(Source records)
Start of Block
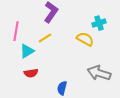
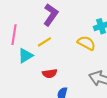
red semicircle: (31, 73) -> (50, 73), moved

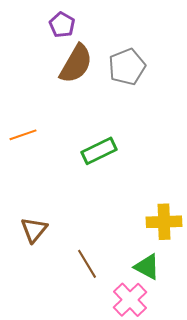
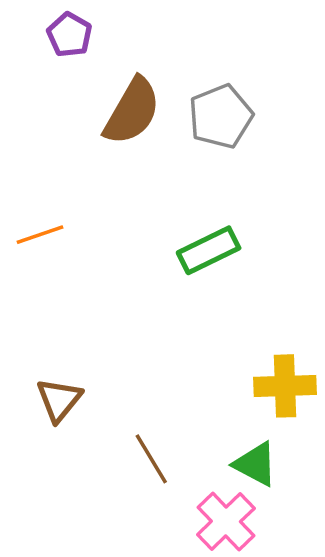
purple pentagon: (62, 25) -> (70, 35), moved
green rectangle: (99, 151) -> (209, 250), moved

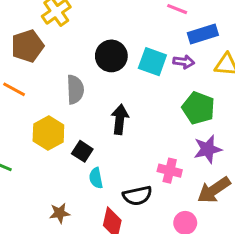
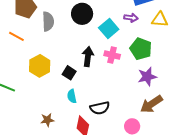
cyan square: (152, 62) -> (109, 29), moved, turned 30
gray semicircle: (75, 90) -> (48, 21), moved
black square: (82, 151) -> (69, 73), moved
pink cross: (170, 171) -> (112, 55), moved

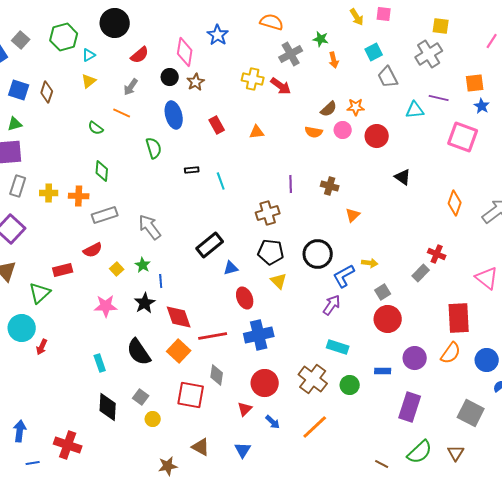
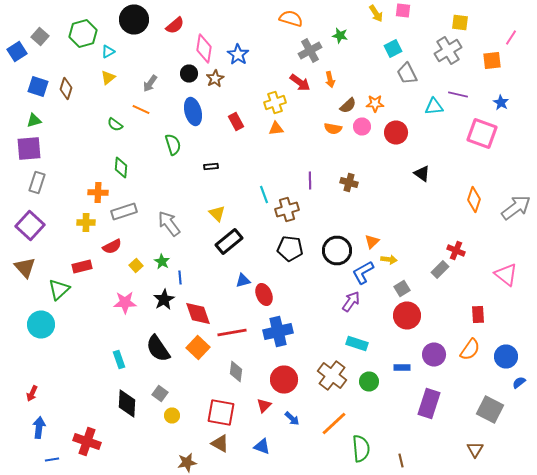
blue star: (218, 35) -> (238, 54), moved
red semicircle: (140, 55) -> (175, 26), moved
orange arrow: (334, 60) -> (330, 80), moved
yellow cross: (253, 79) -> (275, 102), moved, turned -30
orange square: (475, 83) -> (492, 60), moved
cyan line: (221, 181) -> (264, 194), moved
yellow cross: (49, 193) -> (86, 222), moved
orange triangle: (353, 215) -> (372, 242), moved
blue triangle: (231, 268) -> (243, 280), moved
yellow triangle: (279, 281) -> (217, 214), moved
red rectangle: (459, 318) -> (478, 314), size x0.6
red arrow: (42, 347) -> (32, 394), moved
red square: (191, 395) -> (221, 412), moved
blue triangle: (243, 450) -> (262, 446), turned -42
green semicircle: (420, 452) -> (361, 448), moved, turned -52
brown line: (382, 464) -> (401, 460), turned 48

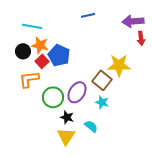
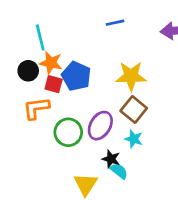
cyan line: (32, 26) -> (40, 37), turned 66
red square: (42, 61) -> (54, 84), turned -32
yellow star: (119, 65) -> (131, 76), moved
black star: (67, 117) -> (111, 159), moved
End of Block
■ **What the task asks**:
Only the lines from the one containing "cyan line: (221, 181) -> (264, 194), moved" through the end of the records above should be retyped, exactly as they stand, with any pictures left out.

■ **Solution for this exercise**:
cyan line: (221, 181) -> (264, 194), moved
yellow cross: (49, 193) -> (86, 222), moved
orange triangle: (353, 215) -> (372, 242), moved
blue triangle: (231, 268) -> (243, 280), moved
yellow triangle: (279, 281) -> (217, 214), moved
red rectangle: (459, 318) -> (478, 314), size x0.6
red arrow: (42, 347) -> (32, 394), moved
red square: (191, 395) -> (221, 412), moved
blue triangle: (243, 450) -> (262, 446), turned -42
green semicircle: (420, 452) -> (361, 448), moved, turned -52
brown line: (382, 464) -> (401, 460), turned 48

cyan line: (32, 26) -> (40, 37), turned 66
red square: (42, 61) -> (54, 84), turned -32
yellow star: (119, 65) -> (131, 76), moved
black star: (67, 117) -> (111, 159), moved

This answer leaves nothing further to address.